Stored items
=====

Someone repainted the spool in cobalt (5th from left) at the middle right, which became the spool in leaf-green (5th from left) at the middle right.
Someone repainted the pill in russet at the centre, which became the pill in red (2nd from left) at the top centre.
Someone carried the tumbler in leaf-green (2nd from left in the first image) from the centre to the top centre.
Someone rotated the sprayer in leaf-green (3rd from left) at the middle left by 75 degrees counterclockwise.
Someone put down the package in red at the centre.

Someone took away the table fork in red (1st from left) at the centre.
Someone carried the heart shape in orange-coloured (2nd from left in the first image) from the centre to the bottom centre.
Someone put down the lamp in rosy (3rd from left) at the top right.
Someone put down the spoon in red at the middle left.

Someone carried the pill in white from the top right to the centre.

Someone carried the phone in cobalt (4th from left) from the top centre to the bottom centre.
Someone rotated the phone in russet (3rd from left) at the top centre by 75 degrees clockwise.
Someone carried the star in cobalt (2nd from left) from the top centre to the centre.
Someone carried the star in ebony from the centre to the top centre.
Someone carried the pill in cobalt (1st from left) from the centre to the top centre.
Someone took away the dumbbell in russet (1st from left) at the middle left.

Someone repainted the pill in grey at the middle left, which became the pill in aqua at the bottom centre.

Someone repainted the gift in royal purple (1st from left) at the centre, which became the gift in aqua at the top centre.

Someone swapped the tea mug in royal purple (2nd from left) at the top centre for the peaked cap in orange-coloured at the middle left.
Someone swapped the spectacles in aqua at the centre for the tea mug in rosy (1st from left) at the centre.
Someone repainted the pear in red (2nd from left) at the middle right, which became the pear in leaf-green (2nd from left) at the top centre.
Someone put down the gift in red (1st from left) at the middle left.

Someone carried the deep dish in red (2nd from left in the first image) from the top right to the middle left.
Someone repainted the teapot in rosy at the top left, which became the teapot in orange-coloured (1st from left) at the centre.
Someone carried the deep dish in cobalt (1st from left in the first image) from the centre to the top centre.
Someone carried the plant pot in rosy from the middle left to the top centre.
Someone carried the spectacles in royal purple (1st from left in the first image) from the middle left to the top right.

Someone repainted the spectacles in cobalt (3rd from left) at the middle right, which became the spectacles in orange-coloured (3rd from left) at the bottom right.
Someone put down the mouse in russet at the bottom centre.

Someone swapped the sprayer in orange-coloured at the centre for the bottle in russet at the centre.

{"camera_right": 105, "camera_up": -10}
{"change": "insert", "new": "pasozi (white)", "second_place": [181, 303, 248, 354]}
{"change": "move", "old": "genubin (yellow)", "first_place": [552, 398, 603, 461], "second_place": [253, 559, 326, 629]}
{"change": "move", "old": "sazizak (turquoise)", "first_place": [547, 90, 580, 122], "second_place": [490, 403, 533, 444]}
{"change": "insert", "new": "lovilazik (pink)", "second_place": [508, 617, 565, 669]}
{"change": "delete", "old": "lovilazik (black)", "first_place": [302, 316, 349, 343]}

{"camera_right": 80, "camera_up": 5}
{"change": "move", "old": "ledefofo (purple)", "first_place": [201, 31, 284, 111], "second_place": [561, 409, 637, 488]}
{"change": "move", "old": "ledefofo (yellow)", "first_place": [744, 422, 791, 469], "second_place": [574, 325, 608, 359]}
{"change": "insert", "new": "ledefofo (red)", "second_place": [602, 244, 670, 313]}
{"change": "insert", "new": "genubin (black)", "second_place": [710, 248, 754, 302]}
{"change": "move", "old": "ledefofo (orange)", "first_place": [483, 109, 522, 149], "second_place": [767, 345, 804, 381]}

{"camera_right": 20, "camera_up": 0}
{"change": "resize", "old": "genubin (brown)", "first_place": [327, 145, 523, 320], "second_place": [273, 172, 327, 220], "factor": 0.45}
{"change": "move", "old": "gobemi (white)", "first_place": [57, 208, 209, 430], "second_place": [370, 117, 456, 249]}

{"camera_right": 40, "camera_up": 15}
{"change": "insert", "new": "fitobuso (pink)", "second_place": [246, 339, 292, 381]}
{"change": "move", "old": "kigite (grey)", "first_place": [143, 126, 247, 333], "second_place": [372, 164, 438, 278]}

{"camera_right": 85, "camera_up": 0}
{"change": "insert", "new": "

=====

◆ Instructions for the task
The entries are to be transcribed exactly, each line in full.

◆ Answer section
Someone repainted the spool in cobalt (5th from left) at the middle right, which became the spool in leaf-green (5th from left) at the middle right.
Someone repainted the pill in russet at the centre, which became the pill in red (2nd from left) at the top centre.
Someone carried the tumbler in leaf-green (2nd from left in the first image) from the centre to the top centre.
Someone rotated the sprayer in leaf-green (3rd from left) at the middle left by 75 degrees counterclockwise.
Someone put down the package in red at the centre.

Someone took away the table fork in red (1st from left) at the centre.
Someone carried the heart shape in orange-coloured (2nd from left in the first image) from the centre to the bottom centre.
Someone put down the lamp in rosy (3rd from left) at the top right.
Someone put down the spoon in red at the middle left.

Someone carried the pill in white from the top right to the centre.

Someone carried the phone in cobalt (4th from left) from the top centre to the bottom centre.
Someone rotated the phone in russet (3rd from left) at the top centre by 75 degrees clockwise.
Someone carried the star in cobalt (2nd from left) from the top centre to the centre.
Someone carried the star in ebony from the centre to the top centre.
Someone carried the pill in cobalt (1st from left) from the centre to the top centre.
Someone took away the dumbbell in russet (1st from left) at the middle left.

Someone repainted the pill in grey at the middle left, which became the pill in aqua at the bottom centre.

Someone repainted the gift in royal purple (1st from left) at the centre, which became the gift in aqua at the top centre.

Someone swapped the tea mug in royal purple (2nd from left) at the top centre for the peaked cap in orange-coloured at the middle left.
Someone swapped the spectacles in aqua at the centre for the tea mug in rosy (1st from left) at the centre.
Someone repainted the pear in red (2nd from left) at the middle right, which became the pear in leaf-green (2nd from left) at the top centre.
Someone put down the gift in red (1st from left) at the middle left.

Someone carried the deep dish in red (2nd from left in the first image) from the top right to the middle left.
Someone repainted the teapot in rosy at the top left, which became the teapot in orange-coloured (1st from left) at the centre.
Someone carried the deep dish in cobalt (1st from left in the first image) from the centre to the top centre.
Someone carried the plant pot in rosy from the middle left to the top centre.
Someone carried the spectacles in royal purple (1st from left in the first image) from the middle left to the top right.

Someone repainted the spectacles in cobalt (3rd from left) at the middle right, which became the spectacles in orange-coloured (3rd from left) at the bottom right.
Someone put down the mouse in russet at the bottom centre.

Someone swapped the sprayer in orange-coloured at the centre for the bottle in russet at the centre.

{"camera_right": 105, "camera_up": -10}
{"change": "insert", "new": "pasozi (white)", "second_place": [181, 303, 248, 354]}
{"change": "move", "old": "genubin (yellow)", "first_place": [552, 398, 603, 461], "second_place": [253, 559, 326, 629]}
{"change": "move", "old": "sazizak (turquoise)", "first_place": [547, 90, 580, 122], "second_place": [490, 403, 533, 444]}
{"change": "insert", "new": "lovilazik (pink)", "second_place": [508, 617, 565, 669]}
{"change": "delete", "old": "lovilazik (black)", "first_place": [302, 316, 349, 343]}

{"camera_right": 80, "camera_up": 5}
{"change": "move", "old": "ledefofo (purple)", "first_place": [201, 31, 284, 111], "second_place": [561, 409, 637, 488]}
{"change": "move", "old": "ledefofo (yellow)", "first_place": [744, 422, 791, 469], "second_place": [574, 325, 608, 359]}
{"change": "insert", "new": "ledefofo (red)", "second_place": [602, 244, 670, 313]}
{"change": "insert", "new": "genubin (black)", "second_place": [710, 248, 754, 302]}
{"change": "move", "old": "ledefofo (orange)", "first_place": [483, 109, 522, 149], "second_place": [767, 345, 804, 381]}

{"camera_right": 20, "camera_up": 0}
{"change": "resize", "old": "genubin (brown)", "first_place": [327, 145, 523, 320], "second_place": [273, 172, 327, 220], "factor": 0.45}
{"change": "move", "old": "gobemi (white)", "first_place": [57, 208, 209, 430], "second_place": [370, 117, 456, 249]}

{"camera_right": 40, "camera_up": 15}
{"change": "insert", "new": "fitobuso (pink)", "second_place": [246, 339, 292, 381]}
{"change": "move", "old": "kigite (grey)", "first_place": [143, 126, 247, 333], "second_place": [372, 164, 438, 278]}

{"camera_right": 85, "camera_up": 0}
{"change": "insert", "new": "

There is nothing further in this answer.